### WHAT TO WORK ON:
Skip the pictures, and retype the data below in full, exactly.

[Items listed in a dataset]
'''
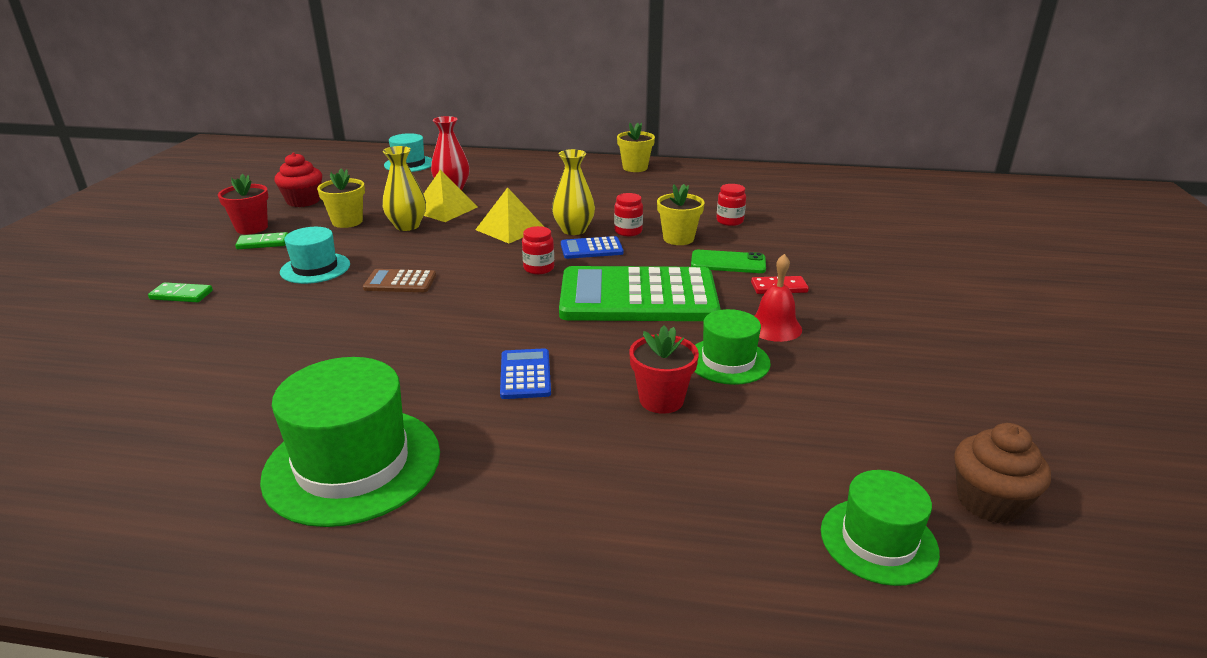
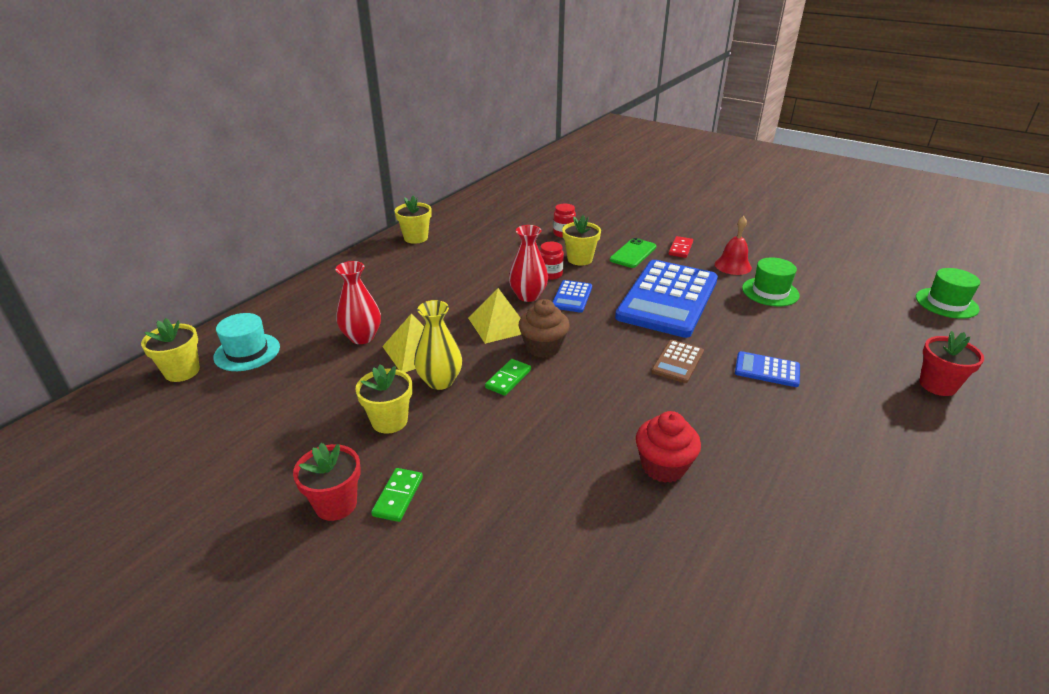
camera: 65 degrees left, 5 degrees up
(181, 295) = (509, 580): green domino -> green domino (508, 379)
(303, 201) = (283, 450): red cupcake -> red cupcake (663, 466)
(315, 268) = (505, 458): turquoise hat -> none
(353, 464) = (877, 471): green hat -> none
(376, 156) = (182, 371): none -> yellow flower pot
(400, 282) = (575, 405): brown calculator -> brown calculator (677, 362)
(539, 268) = (593, 328): red jar -> none
(573, 230) = (528, 296): yellow vase -> red vase
(638, 296) = (667, 298): green calculator -> blue calculator
(661, 400) = (811, 326): red flower pot -> red flower pot (937, 385)
(989, 501) = (914, 268): brown cupcake -> brown cupcake (543, 347)

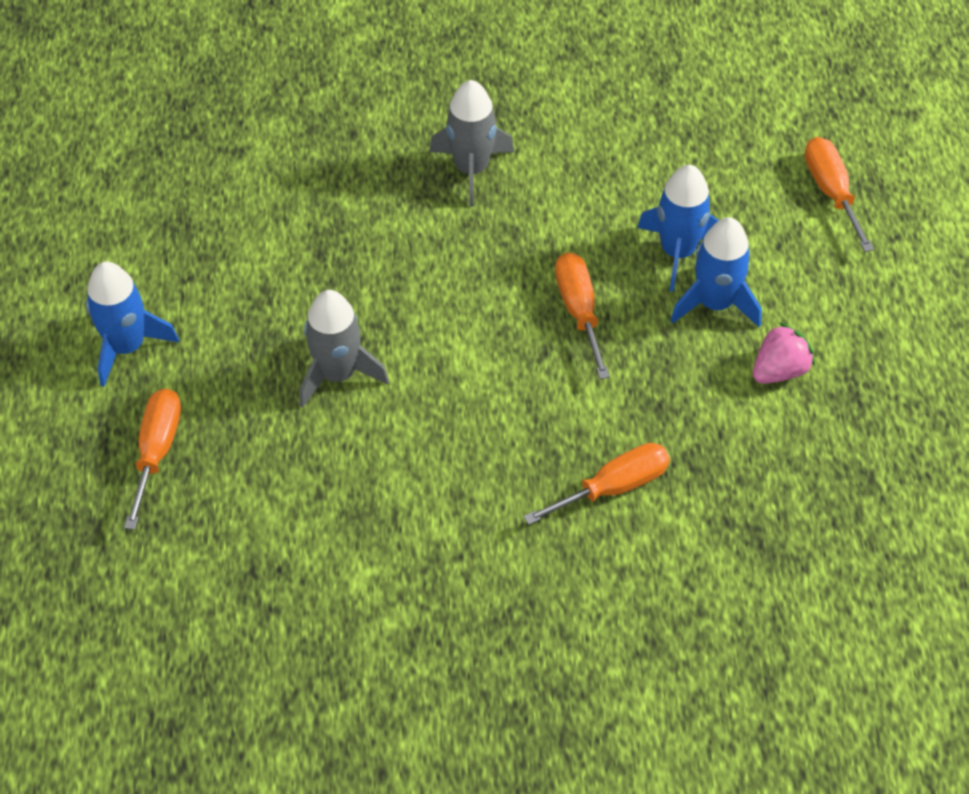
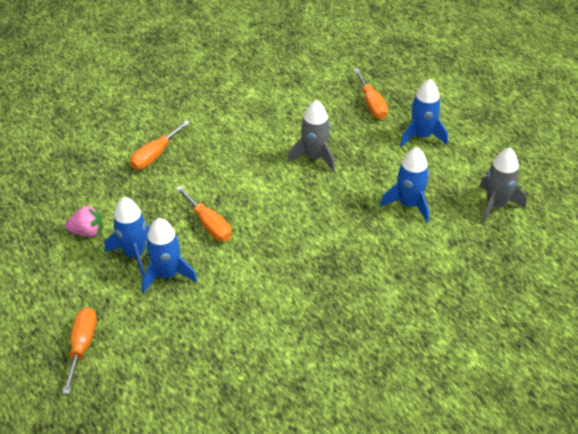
camera: 155 degrees right, 10 degrees down
(251, 231) = (409, 204): none -> blue rocket
(471, 169) = (313, 280): grey rocket -> grey rocket (496, 205)
(779, 370) = (87, 232): pink strawberry -> pink strawberry turned 120 degrees counterclockwise
(831, 192) = (82, 346): orange screwdriver -> orange screwdriver turned 135 degrees counterclockwise

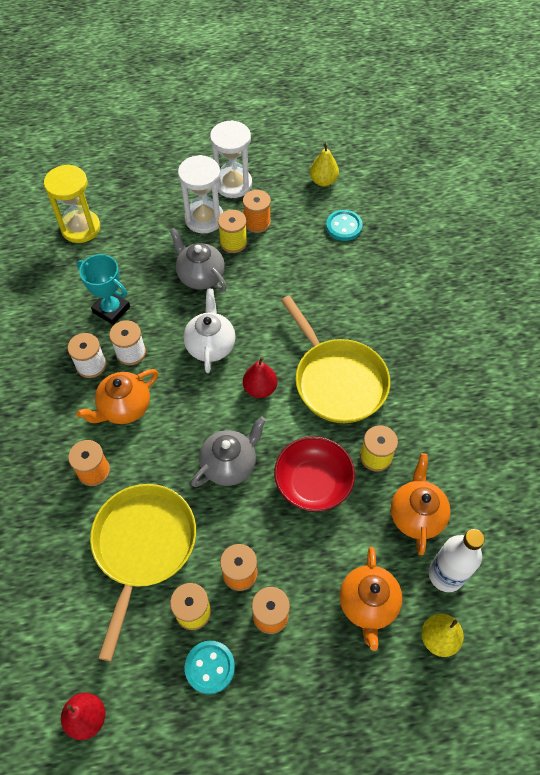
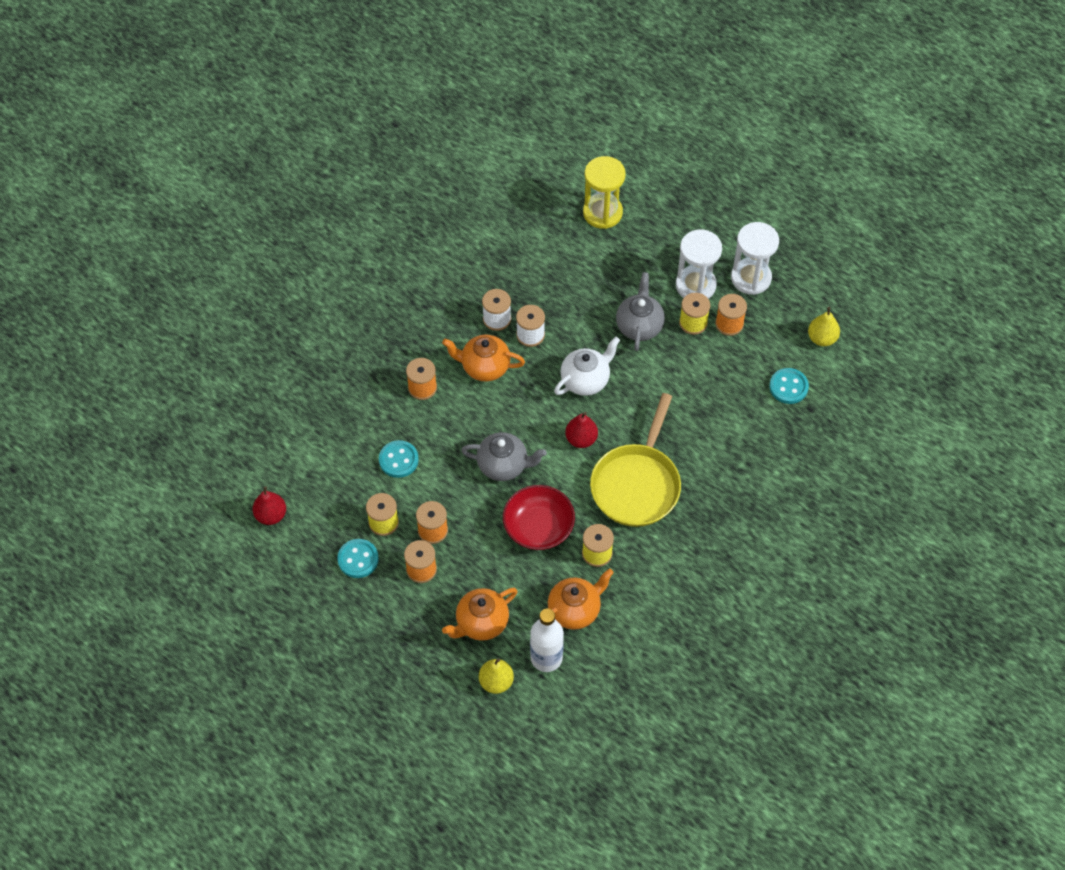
camera: 50 degrees right, 0 degrees up
(111, 309) = (553, 293): turquoise trophy -> none
(143, 547) = (398, 460): yellow pan -> turquoise button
'''
### OUTPUT OF THE TASK:
camera: 65 degrees left, 5 degrees up
(181, 295) = (509, 580): green domino -> green domino (508, 379)
(303, 201) = (283, 450): red cupcake -> red cupcake (663, 466)
(315, 268) = (505, 458): turquoise hat -> none
(353, 464) = (877, 471): green hat -> none
(376, 156) = (182, 371): none -> yellow flower pot
(400, 282) = (575, 405): brown calculator -> brown calculator (677, 362)
(539, 268) = (593, 328): red jar -> none
(573, 230) = (528, 296): yellow vase -> red vase
(638, 296) = (667, 298): green calculator -> blue calculator
(661, 400) = (811, 326): red flower pot -> red flower pot (937, 385)
(989, 501) = (914, 268): brown cupcake -> brown cupcake (543, 347)

camera: 155 degrees right, 10 degrees down
(251, 231) = (409, 204): none -> blue rocket
(471, 169) = (313, 280): grey rocket -> grey rocket (496, 205)
(779, 370) = (87, 232): pink strawberry -> pink strawberry turned 120 degrees counterclockwise
(831, 192) = (82, 346): orange screwdriver -> orange screwdriver turned 135 degrees counterclockwise

camera: 50 degrees right, 0 degrees up
(111, 309) = (553, 293): turquoise trophy -> none
(143, 547) = (398, 460): yellow pan -> turquoise button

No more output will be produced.